Records provided:
+ + + + + + +

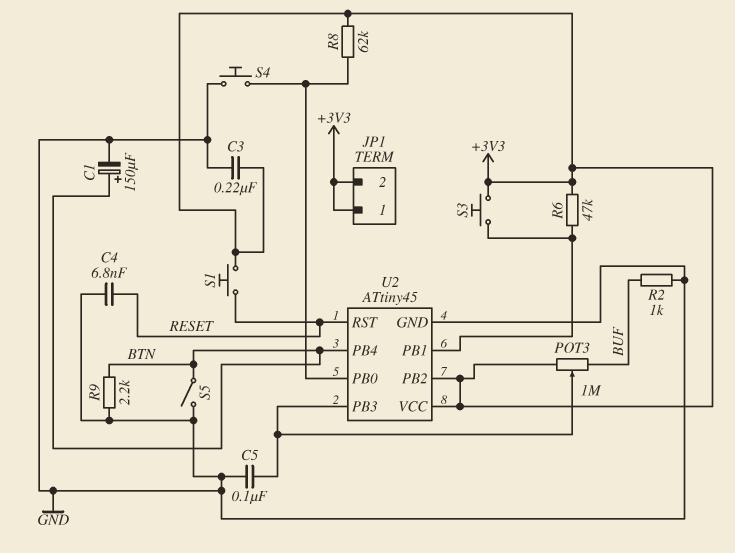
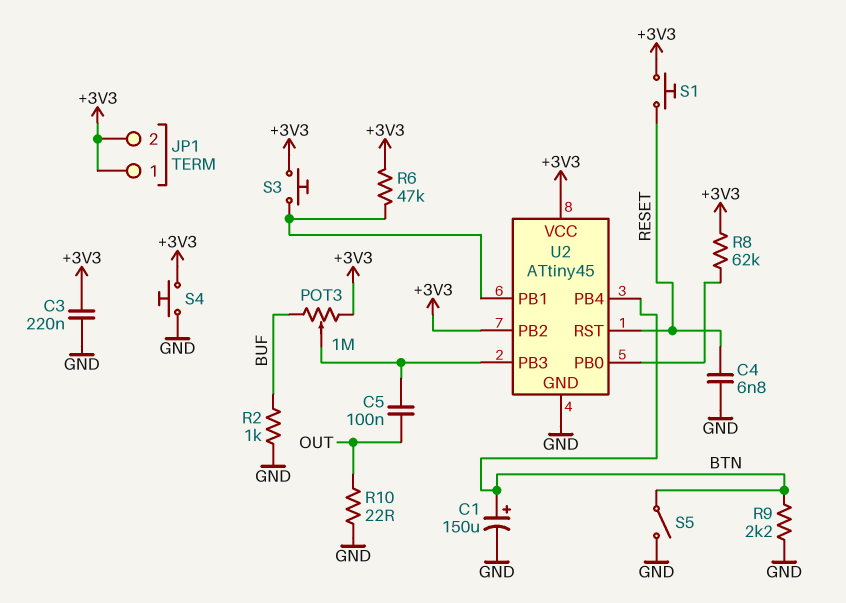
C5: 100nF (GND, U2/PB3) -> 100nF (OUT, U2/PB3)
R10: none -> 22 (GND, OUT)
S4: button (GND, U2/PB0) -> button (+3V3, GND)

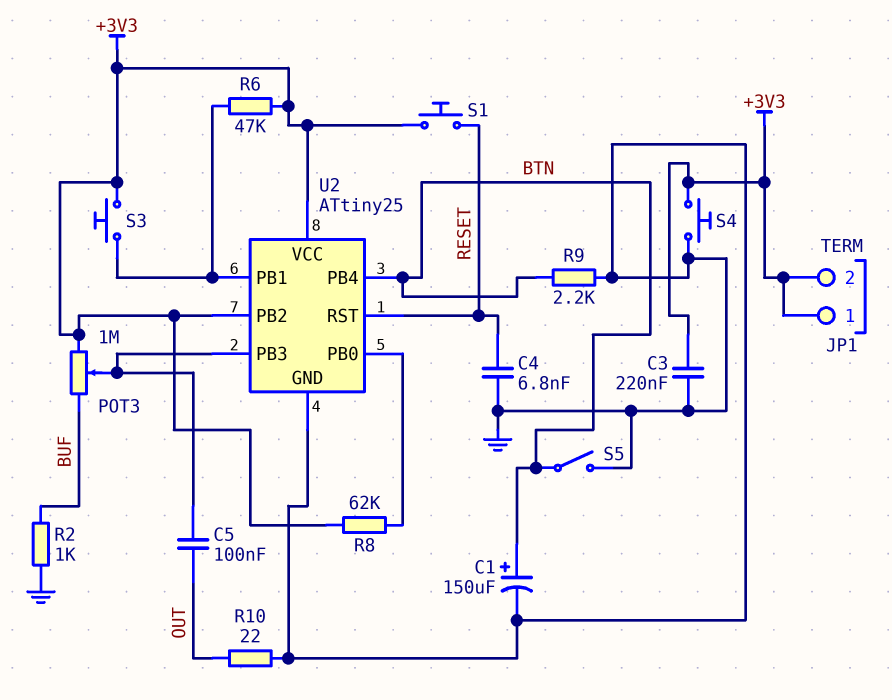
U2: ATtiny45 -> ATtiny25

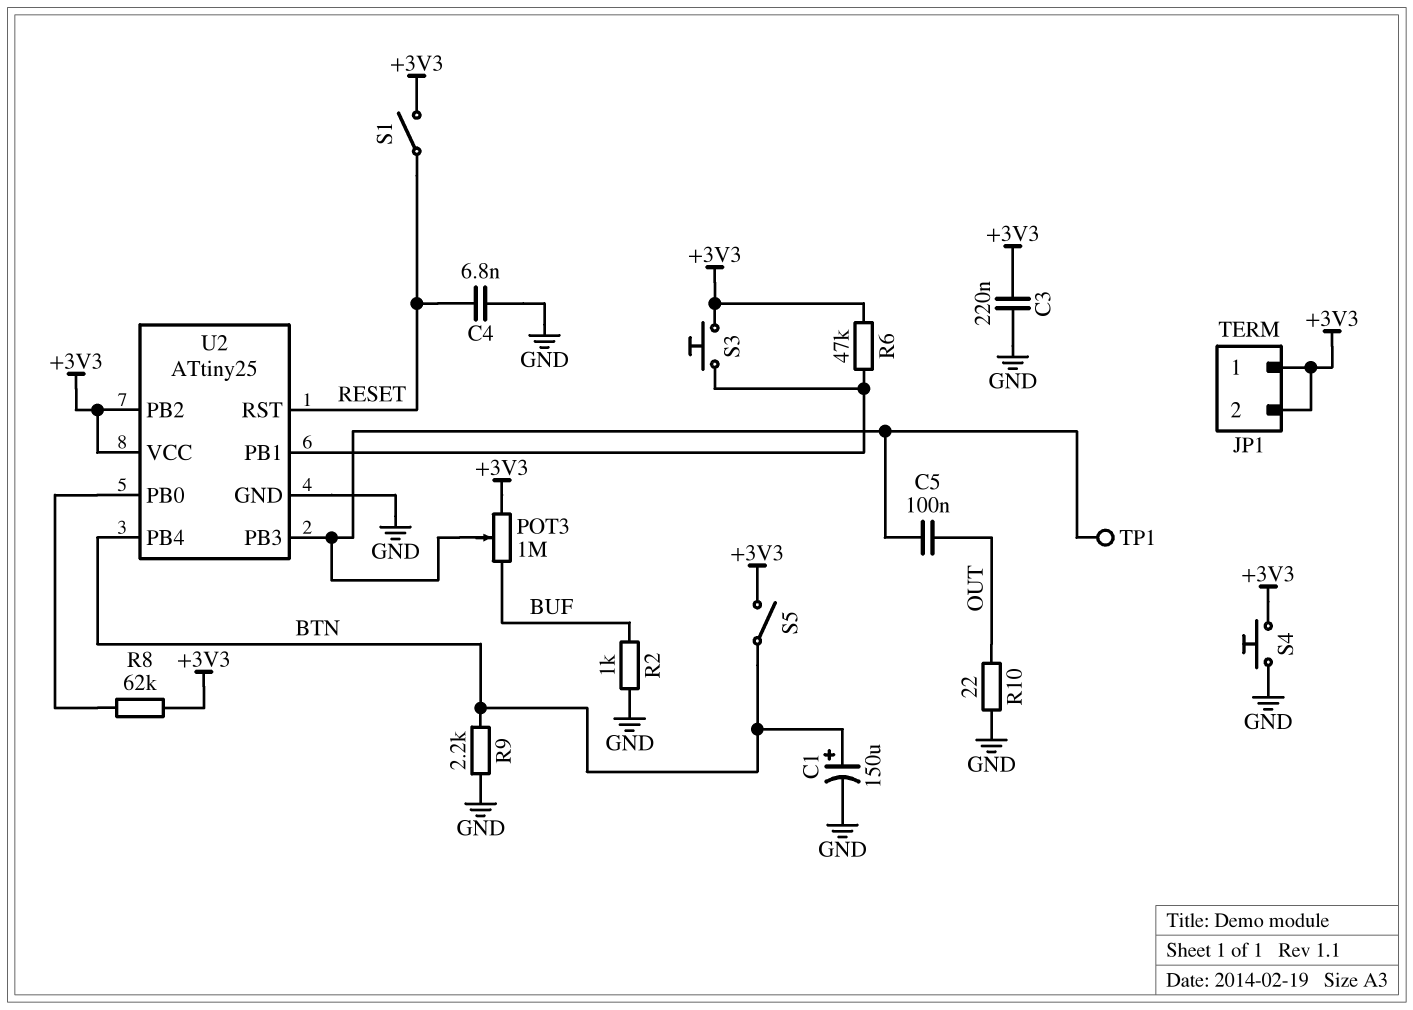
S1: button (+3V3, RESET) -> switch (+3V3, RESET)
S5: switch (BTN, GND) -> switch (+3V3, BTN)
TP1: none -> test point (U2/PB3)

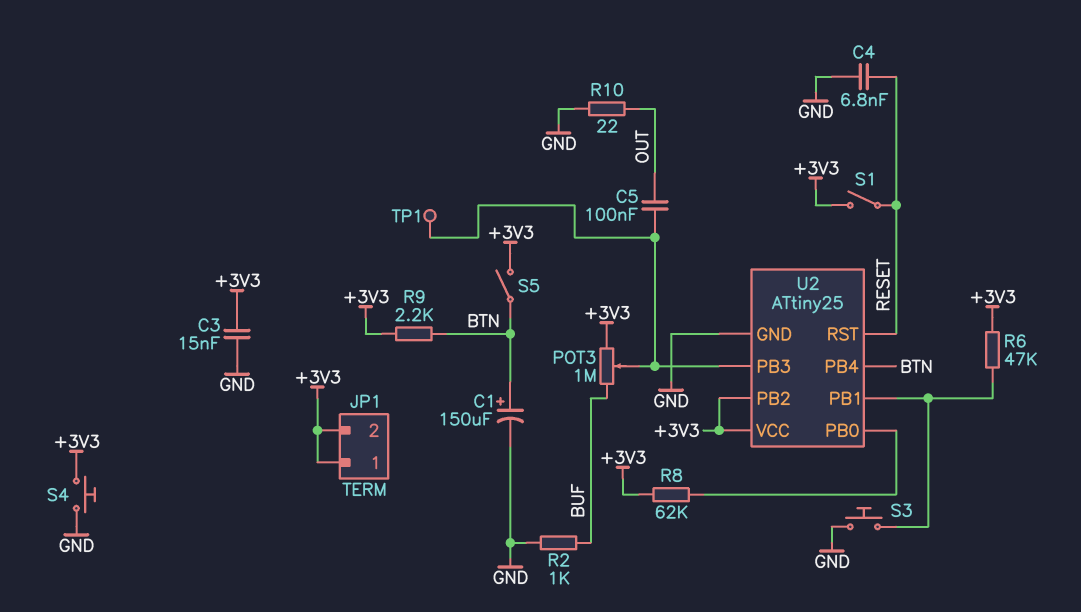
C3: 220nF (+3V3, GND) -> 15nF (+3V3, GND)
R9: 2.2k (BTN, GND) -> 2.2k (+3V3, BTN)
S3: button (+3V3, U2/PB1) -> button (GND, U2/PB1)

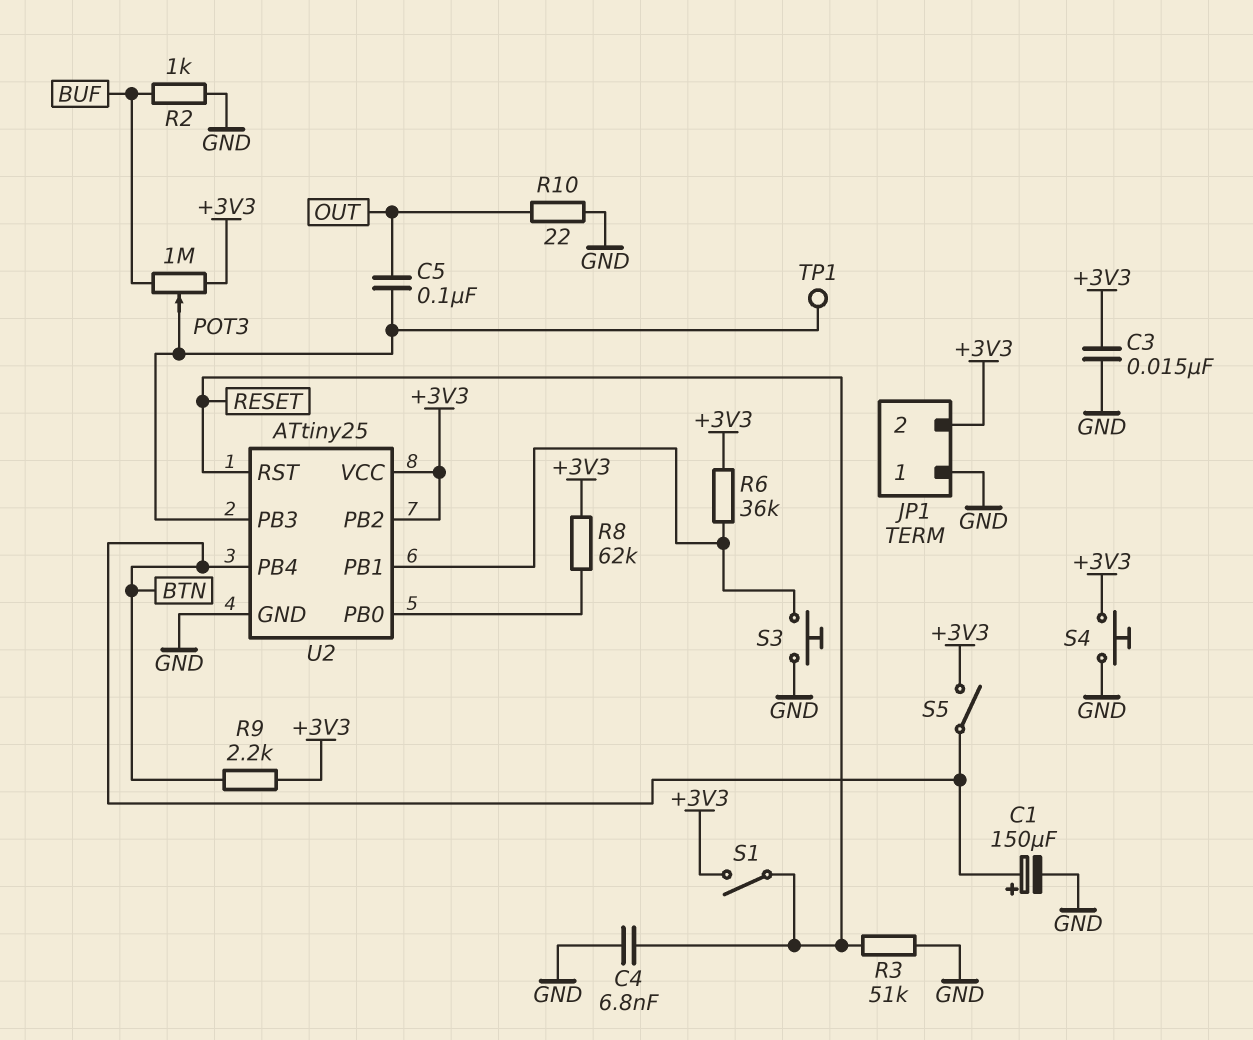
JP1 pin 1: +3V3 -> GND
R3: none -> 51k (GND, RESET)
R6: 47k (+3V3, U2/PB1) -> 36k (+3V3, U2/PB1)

+ + + + + + +

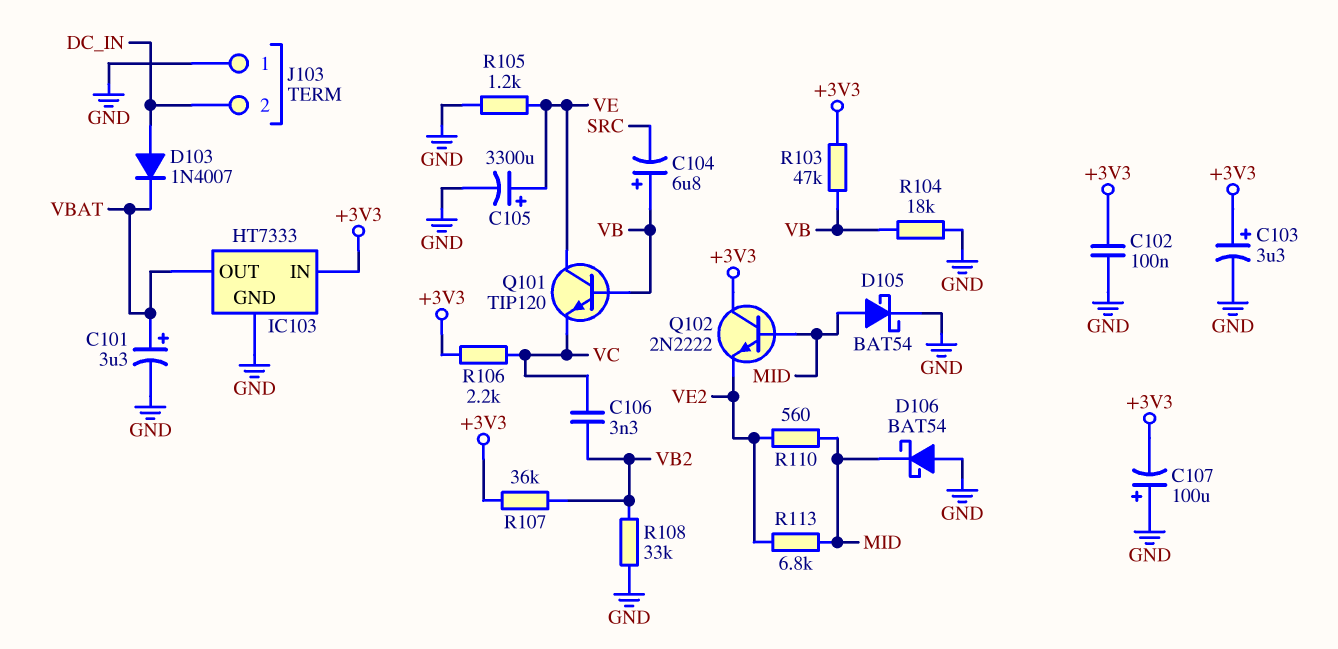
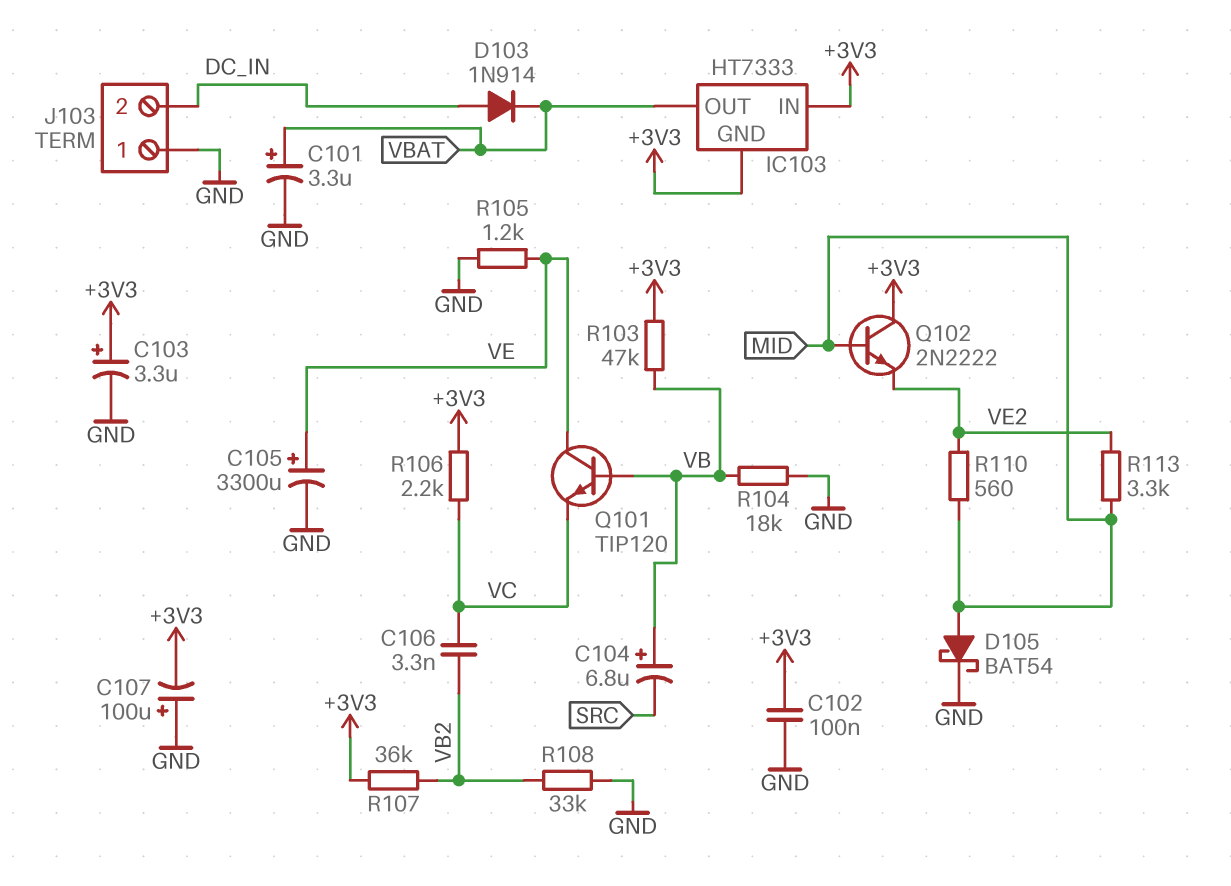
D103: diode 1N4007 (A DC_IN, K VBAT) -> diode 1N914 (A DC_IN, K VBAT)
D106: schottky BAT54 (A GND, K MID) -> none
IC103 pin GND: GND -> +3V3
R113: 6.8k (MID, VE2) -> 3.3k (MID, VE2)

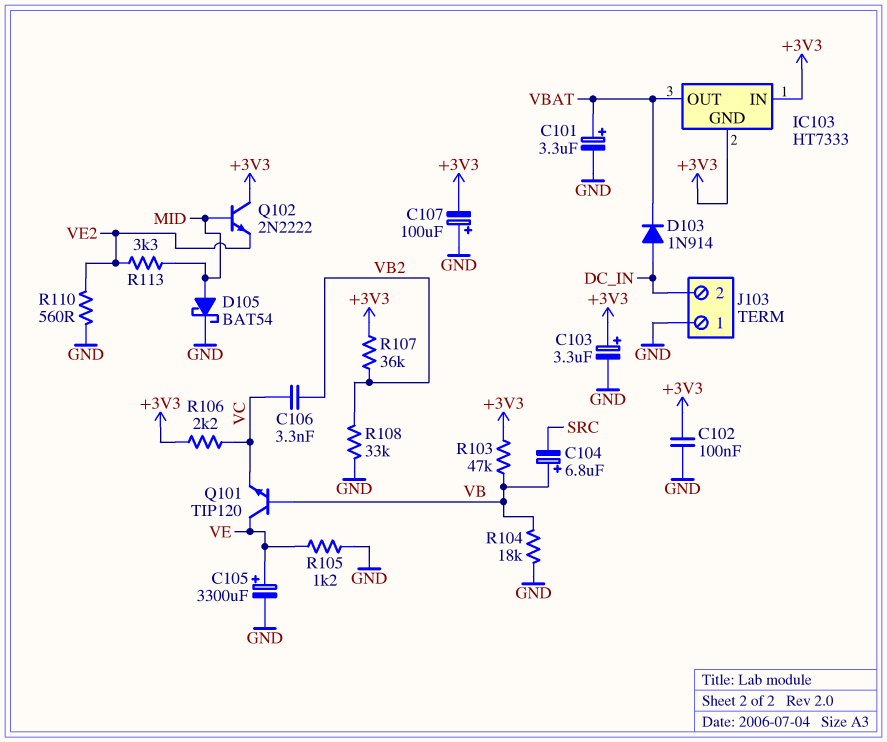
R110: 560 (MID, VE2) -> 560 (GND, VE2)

+ + + + + + +

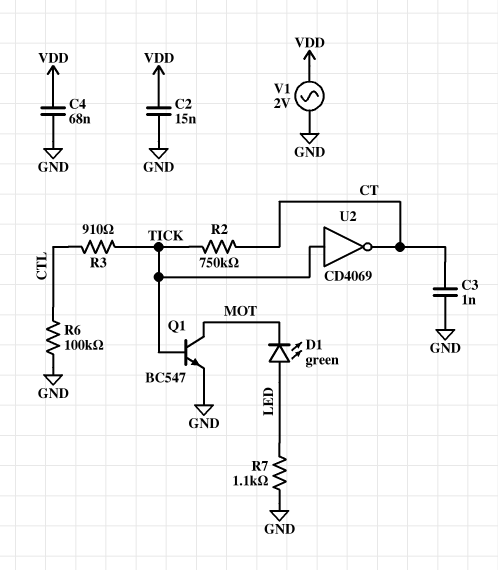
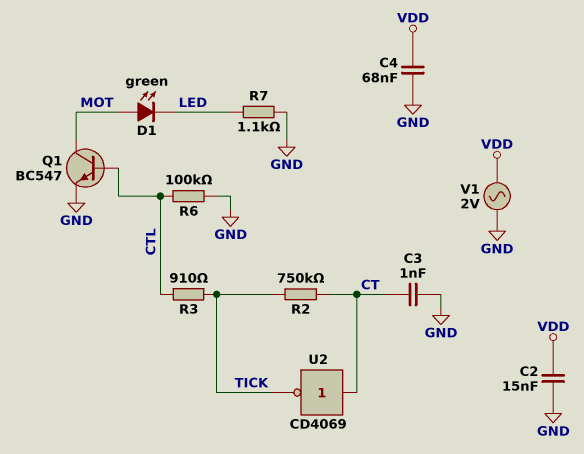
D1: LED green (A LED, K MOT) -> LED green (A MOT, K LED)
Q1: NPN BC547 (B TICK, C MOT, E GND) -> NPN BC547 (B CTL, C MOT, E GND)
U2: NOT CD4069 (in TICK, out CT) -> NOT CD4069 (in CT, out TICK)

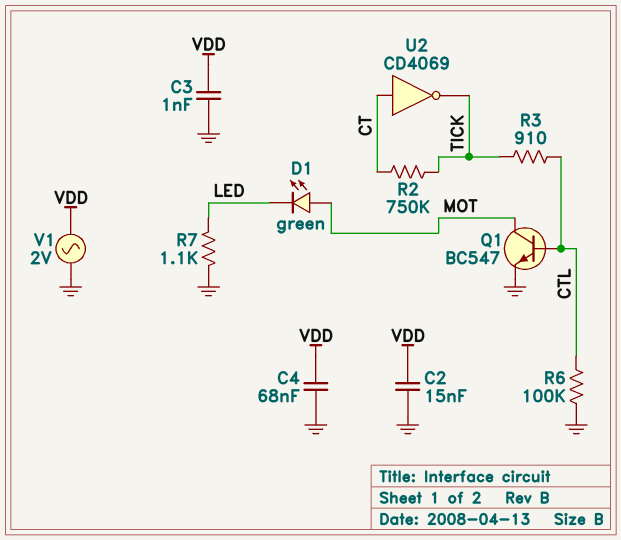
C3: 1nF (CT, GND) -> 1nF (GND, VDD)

+ + + + + + +

Assignment: Your answer must be everything above from the line with "C5: 100nF (GND, U2/PB3)" down to the line with "R6: 47k (+3V3, U2/PB1) -> 36k (+3V3, U2/PB1)", word for word, and no pictures.

Task solution:
C5: 100nF (GND, U2/PB3) -> 100nF (OUT, U2/PB3)
R10: none -> 22 (GND, OUT)
S4: button (GND, U2/PB0) -> button (+3V3, GND)

U2: ATtiny45 -> ATtiny25

S1: button (+3V3, RESET) -> switch (+3V3, RESET)
S5: switch (BTN, GND) -> switch (+3V3, BTN)
TP1: none -> test point (U2/PB3)

C3: 220nF (+3V3, GND) -> 15nF (+3V3, GND)
R9: 2.2k (BTN, GND) -> 2.2k (+3V3, BTN)
S3: button (+3V3, U2/PB1) -> button (GND, U2/PB1)

JP1 pin 1: +3V3 -> GND
R3: none -> 51k (GND, RESET)
R6: 47k (+3V3, U2/PB1) -> 36k (+3V3, U2/PB1)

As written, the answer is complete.